• _DESCRIPTION OF THE TASK_: Reproduce without any changes the stretch of records from the line that contains "Considering their sizes, multicolored" through the line that contains "The width and height of the screenshot is (512, 384). Find", both included.

• _THE DATA_:
(begin)
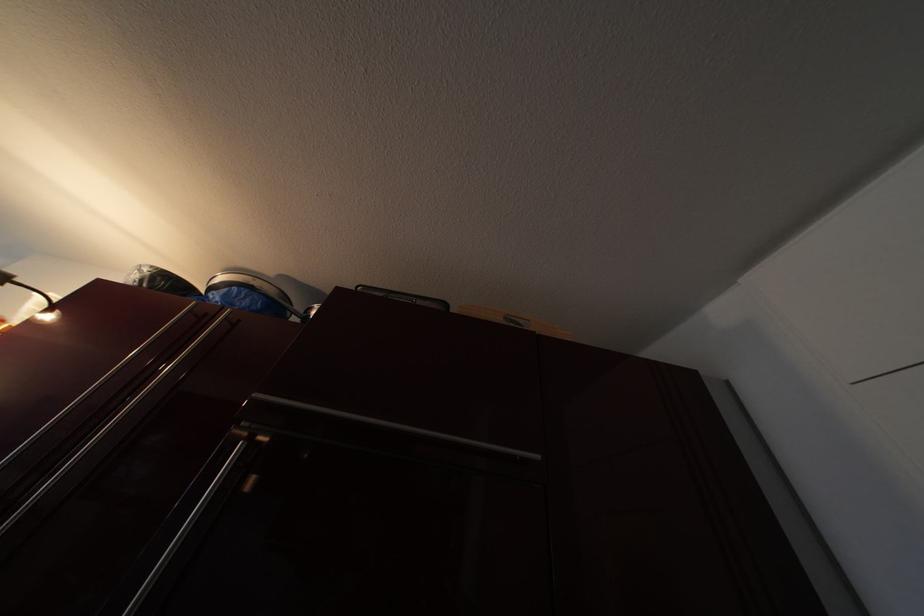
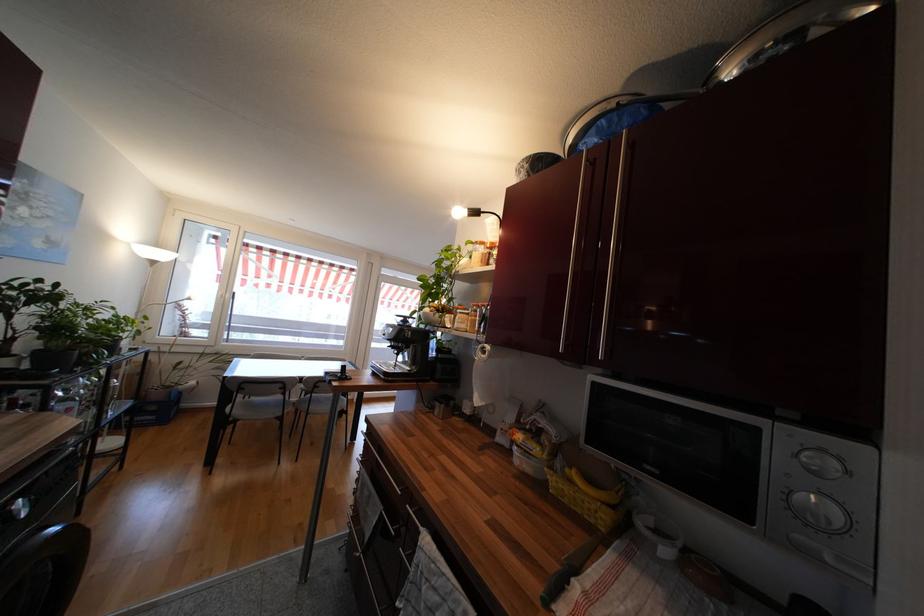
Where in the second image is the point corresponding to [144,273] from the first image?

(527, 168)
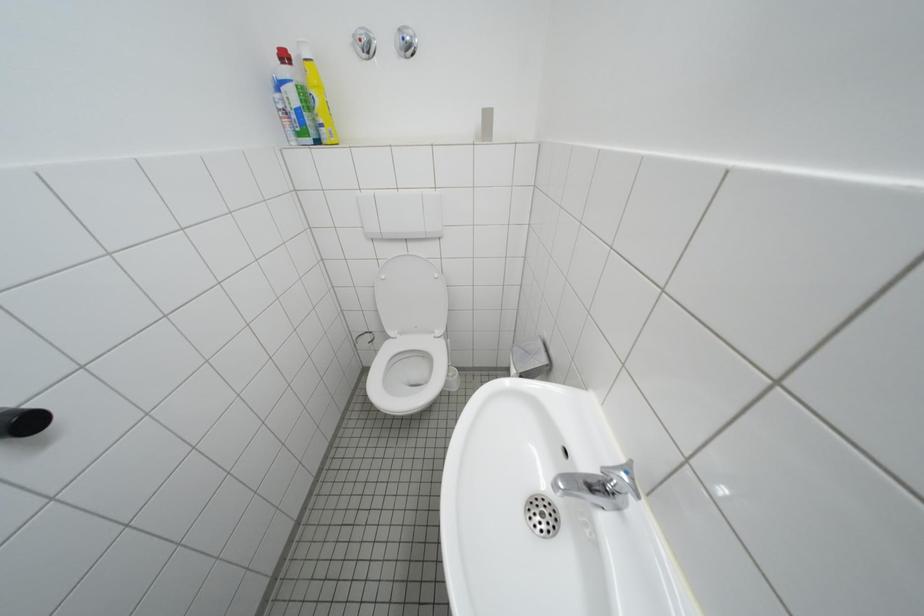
(end)
(begin)
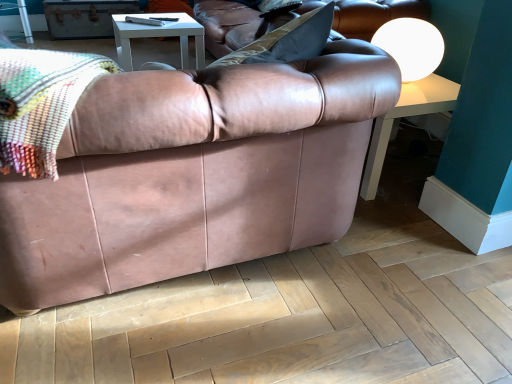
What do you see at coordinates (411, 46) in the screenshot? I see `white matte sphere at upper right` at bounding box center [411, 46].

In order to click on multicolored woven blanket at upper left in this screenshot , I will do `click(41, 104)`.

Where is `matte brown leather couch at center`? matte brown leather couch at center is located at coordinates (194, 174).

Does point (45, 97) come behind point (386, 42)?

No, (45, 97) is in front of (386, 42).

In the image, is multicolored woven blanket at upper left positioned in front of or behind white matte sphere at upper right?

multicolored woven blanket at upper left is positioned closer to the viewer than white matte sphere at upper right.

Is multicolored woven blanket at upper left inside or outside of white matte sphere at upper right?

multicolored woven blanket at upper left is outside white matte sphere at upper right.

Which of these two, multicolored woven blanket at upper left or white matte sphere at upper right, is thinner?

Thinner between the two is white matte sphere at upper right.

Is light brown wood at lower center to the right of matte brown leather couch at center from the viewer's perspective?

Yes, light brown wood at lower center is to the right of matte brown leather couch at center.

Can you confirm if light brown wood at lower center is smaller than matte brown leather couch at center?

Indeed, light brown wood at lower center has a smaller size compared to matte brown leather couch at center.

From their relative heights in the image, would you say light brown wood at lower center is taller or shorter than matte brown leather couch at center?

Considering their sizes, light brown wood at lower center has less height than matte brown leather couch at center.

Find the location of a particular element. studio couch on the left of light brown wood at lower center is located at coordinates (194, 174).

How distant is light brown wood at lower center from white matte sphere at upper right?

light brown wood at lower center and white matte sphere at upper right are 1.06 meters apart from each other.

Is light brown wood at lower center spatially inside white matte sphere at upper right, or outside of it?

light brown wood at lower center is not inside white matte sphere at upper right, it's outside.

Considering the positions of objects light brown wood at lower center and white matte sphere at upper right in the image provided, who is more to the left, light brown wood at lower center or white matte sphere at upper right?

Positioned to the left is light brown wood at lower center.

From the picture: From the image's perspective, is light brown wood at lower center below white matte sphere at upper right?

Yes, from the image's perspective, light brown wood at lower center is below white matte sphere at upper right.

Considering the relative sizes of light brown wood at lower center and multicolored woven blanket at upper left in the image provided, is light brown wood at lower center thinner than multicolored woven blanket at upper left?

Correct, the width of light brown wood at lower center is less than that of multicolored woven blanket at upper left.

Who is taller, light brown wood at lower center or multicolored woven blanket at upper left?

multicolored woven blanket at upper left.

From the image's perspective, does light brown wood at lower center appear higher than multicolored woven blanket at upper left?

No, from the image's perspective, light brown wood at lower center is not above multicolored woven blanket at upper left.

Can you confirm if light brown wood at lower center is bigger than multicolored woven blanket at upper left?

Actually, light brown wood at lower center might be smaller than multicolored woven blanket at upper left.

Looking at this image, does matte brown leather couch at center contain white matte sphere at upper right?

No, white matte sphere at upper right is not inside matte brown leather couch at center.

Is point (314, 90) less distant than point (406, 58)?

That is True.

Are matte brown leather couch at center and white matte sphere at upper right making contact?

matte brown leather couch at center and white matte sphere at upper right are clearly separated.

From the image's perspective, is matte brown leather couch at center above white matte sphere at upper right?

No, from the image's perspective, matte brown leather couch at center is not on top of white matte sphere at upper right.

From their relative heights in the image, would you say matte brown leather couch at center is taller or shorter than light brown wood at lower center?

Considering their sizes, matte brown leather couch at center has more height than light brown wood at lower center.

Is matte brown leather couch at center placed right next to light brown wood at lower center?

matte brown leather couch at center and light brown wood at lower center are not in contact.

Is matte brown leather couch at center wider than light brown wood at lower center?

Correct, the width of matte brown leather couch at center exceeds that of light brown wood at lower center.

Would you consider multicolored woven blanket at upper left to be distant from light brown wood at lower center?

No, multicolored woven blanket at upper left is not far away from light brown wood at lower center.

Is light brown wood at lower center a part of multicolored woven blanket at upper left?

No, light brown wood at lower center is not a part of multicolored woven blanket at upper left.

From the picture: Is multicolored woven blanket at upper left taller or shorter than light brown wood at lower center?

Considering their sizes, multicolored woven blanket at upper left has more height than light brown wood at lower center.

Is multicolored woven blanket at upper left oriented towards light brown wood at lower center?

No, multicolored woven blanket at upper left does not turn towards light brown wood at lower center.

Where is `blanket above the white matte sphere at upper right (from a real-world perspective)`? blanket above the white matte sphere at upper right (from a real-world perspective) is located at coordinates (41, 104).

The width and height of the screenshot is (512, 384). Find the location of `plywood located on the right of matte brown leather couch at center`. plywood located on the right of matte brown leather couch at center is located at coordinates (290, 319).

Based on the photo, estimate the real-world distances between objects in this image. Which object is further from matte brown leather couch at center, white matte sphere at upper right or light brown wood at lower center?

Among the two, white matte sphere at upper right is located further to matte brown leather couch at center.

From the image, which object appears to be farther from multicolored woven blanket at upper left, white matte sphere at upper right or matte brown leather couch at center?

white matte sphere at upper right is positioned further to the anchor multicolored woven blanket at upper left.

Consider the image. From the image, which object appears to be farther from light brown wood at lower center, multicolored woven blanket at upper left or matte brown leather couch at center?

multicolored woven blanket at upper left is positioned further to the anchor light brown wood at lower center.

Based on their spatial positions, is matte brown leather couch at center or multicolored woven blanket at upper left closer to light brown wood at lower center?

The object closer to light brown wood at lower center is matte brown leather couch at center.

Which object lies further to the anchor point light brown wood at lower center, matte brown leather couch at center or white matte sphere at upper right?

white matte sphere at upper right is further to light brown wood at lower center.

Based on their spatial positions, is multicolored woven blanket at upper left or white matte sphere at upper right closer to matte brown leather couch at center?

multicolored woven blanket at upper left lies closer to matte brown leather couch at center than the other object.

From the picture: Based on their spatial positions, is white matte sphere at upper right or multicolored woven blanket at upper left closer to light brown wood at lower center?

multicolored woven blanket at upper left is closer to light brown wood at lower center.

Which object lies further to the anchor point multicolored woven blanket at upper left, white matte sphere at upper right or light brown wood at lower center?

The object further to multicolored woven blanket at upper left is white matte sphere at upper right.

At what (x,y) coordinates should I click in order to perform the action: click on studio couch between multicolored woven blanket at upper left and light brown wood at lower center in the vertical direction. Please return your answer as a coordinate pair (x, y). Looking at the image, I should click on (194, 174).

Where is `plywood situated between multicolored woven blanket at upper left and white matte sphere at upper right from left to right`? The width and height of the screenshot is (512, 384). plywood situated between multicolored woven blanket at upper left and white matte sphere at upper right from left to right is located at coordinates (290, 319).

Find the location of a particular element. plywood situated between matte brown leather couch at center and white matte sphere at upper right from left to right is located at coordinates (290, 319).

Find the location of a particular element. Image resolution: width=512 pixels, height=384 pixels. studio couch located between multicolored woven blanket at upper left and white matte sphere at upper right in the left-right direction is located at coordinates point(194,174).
(end)
• _REPLY_:
Considering their sizes, multicolored woven blanket at upper left has more height than light brown wood at lower center.

Is multicolored woven blanket at upper left oriented towards light brown wood at lower center?

No, multicolored woven blanket at upper left does not turn towards light brown wood at lower center.

Where is `blanket above the white matte sphere at upper right (from a real-world perspective)`? blanket above the white matte sphere at upper right (from a real-world perspective) is located at coordinates (41, 104).

The width and height of the screenshot is (512, 384). Find the location of `plywood located on the right of matte brown leather couch at center`. plywood located on the right of matte brown leather couch at center is located at coordinates (290, 319).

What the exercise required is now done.